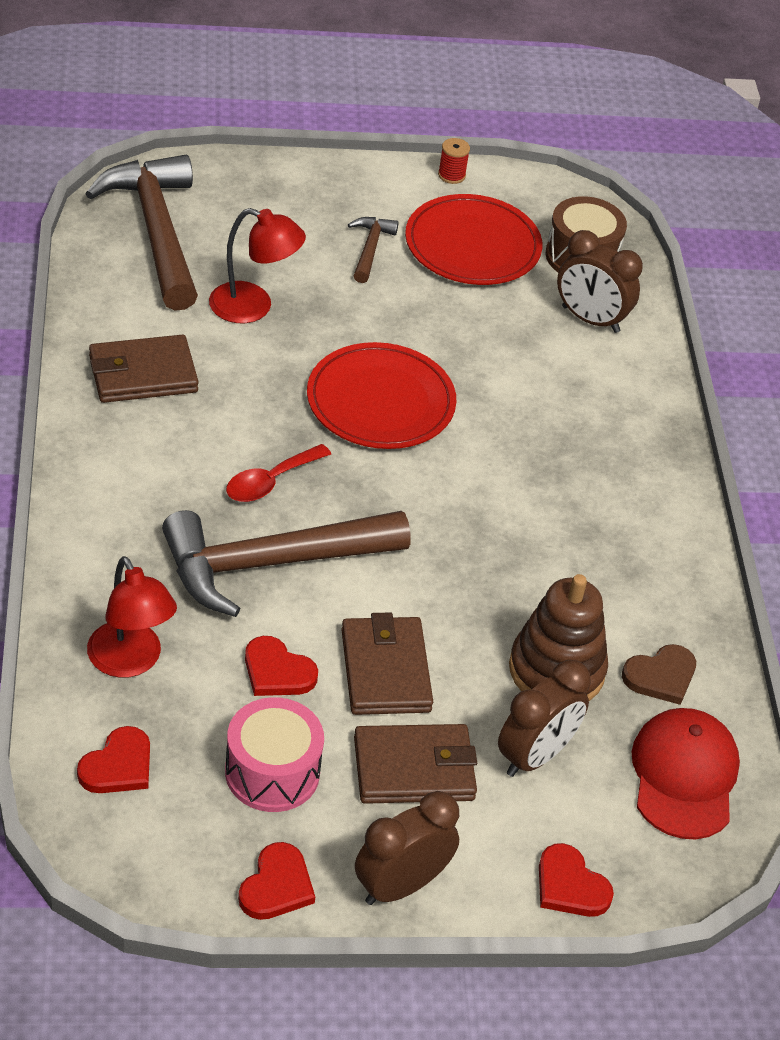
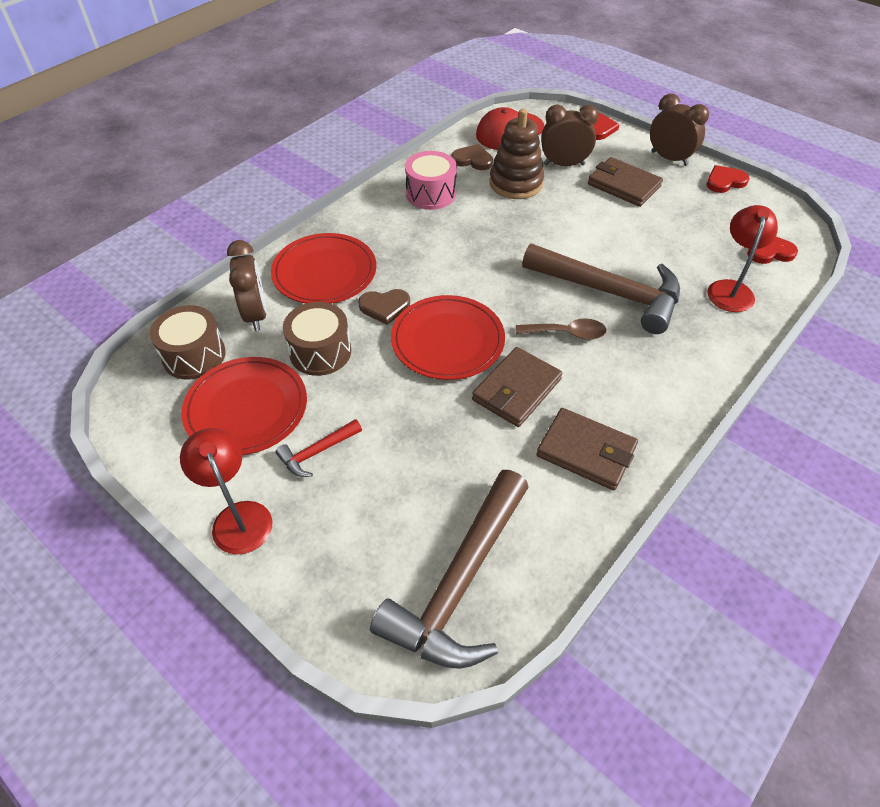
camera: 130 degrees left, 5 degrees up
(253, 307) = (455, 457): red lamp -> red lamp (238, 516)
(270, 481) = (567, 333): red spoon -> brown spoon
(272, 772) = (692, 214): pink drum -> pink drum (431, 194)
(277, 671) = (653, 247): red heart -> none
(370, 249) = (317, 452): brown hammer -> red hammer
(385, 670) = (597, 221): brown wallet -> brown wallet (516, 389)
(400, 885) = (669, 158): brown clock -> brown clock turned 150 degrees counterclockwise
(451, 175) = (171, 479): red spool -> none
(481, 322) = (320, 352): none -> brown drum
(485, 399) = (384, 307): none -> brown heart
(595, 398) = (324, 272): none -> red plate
--
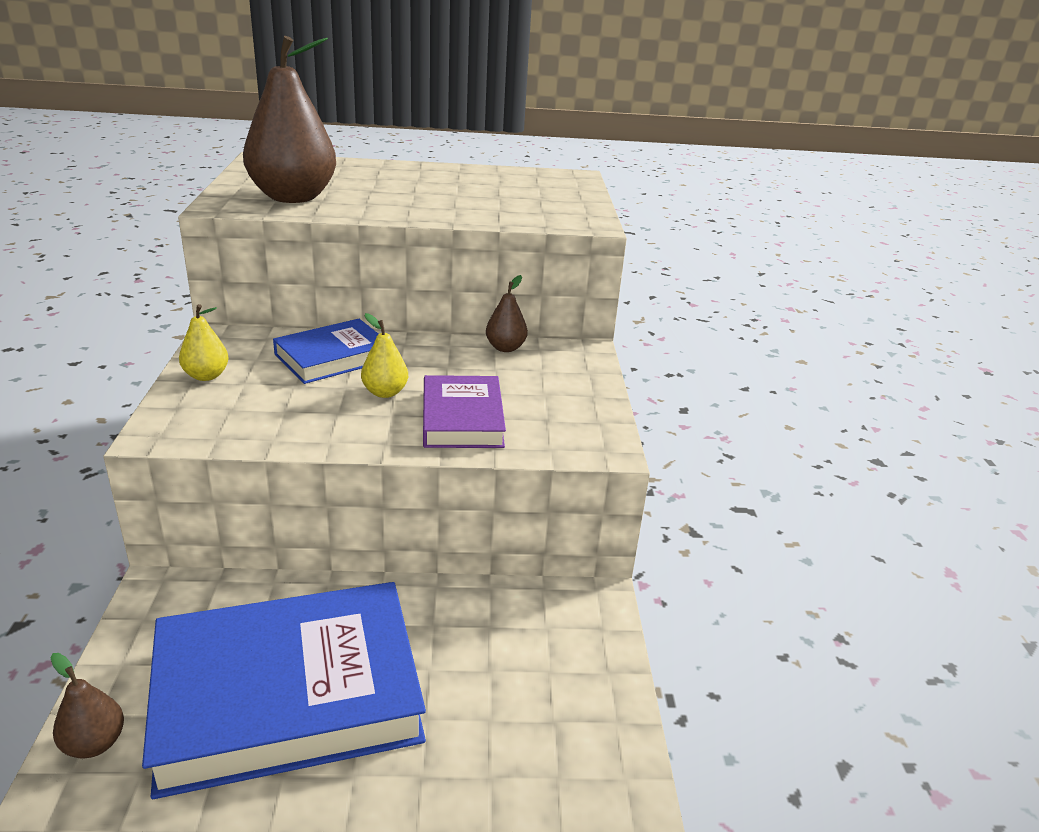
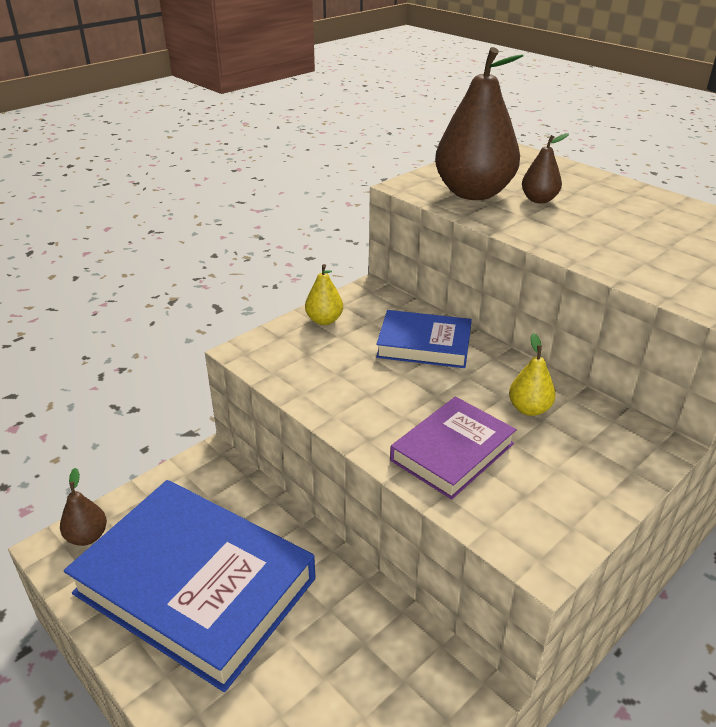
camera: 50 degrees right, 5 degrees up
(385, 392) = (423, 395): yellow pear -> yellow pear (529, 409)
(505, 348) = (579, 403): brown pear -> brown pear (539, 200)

**What you have to do**
Reproduce exactly the entries above, limited to the lines from the one with "(370, 249) = (317, 452): brown" through the one with "(595, 398) = (324, 272): none -> red plate", both included.

**Response to this task**
(370, 249) = (317, 452): brown hammer -> red hammer
(385, 670) = (597, 221): brown wallet -> brown wallet (516, 389)
(400, 885) = (669, 158): brown clock -> brown clock turned 150 degrees counterclockwise
(451, 175) = (171, 479): red spool -> none
(481, 322) = (320, 352): none -> brown drum
(485, 399) = (384, 307): none -> brown heart
(595, 398) = (324, 272): none -> red plate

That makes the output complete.